* DIRECTIONS FOR THIS TASK:
Each line from the one containing "replaced: kielich (szary)" through the last line of the data below is to be written out verbatim, and nothing more.

* RAW DATA:
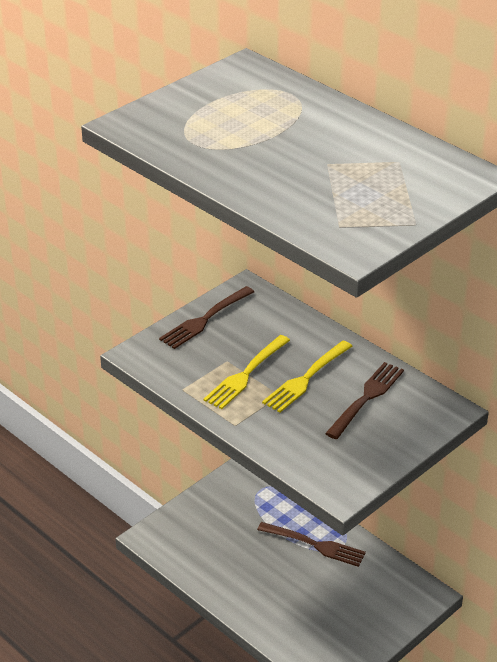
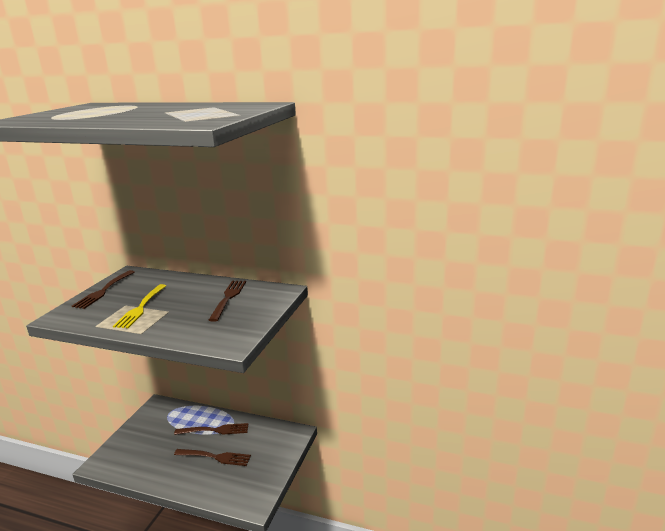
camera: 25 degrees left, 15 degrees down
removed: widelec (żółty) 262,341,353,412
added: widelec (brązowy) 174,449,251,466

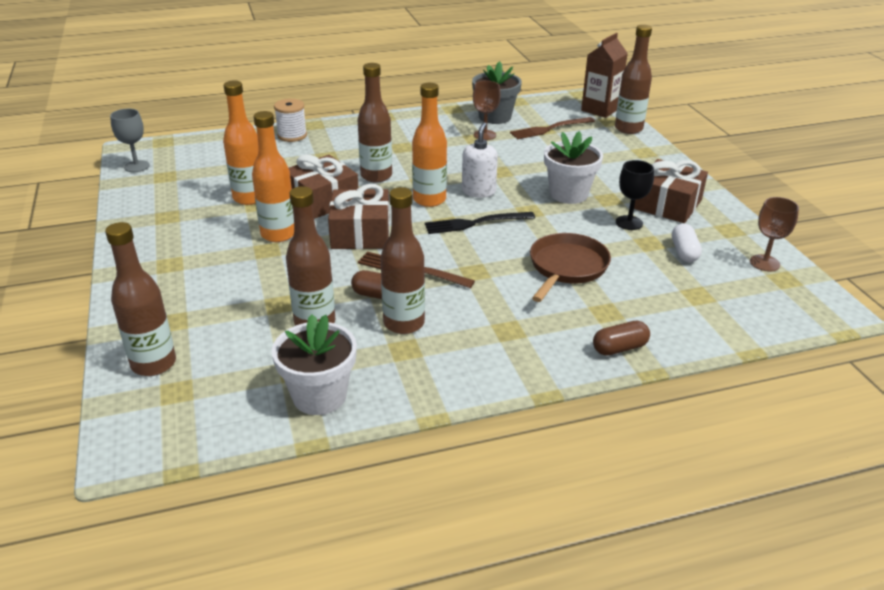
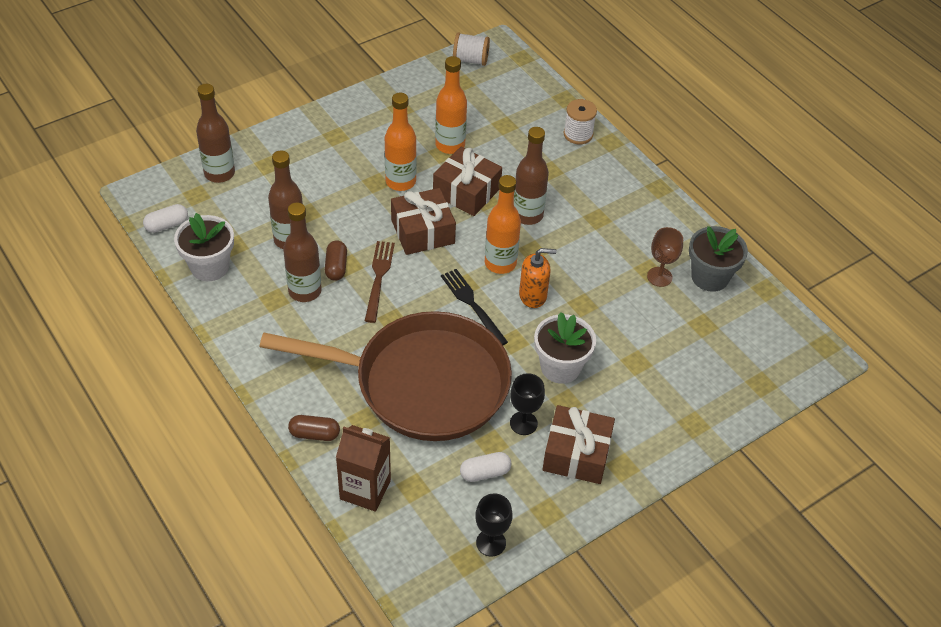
camera: 70 degrees right, 15 degrees up
removed: widelec (brązowy) 510,117,595,139; butelka (brązowy) 615,25,652,134
added: kapsułka (biały) 143,204,188,233
moved: karton mleka (brązowy) 581,33,628,118 to 336,425,391,512
replaced: kielich (szary) 110,109,150,172 to szpulka (biały) 453,33,490,66
recoloured: kielich (brązowy) 750,197,799,272 to kielich (czarny) 475,493,513,557; dozownik mydła (biały) 462,122,498,198 to dozownik mydła (pomarańczowy) 519,248,557,308
turned: kapsułka (brązowy) 593,321,650,356 = 288,415,340,441 45 degrees counterclockwise
resized: patelnia (brązowy) 530,233,611,302 = 259,311,512,441 x2.02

* RESPONSE AREA:
replaced: kielich (szary) 110,109,150,172 to szpulka (biały) 453,33,490,66
recoloured: kielich (brązowy) 750,197,799,272 to kielich (czarny) 475,493,513,557; dozownik mydła (biały) 462,122,498,198 to dozownik mydła (pomarańczowy) 519,248,557,308
turned: kapsułka (brązowy) 593,321,650,356 = 288,415,340,441 45 degrees counterclockwise
resized: patelnia (brązowy) 530,233,611,302 = 259,311,512,441 x2.02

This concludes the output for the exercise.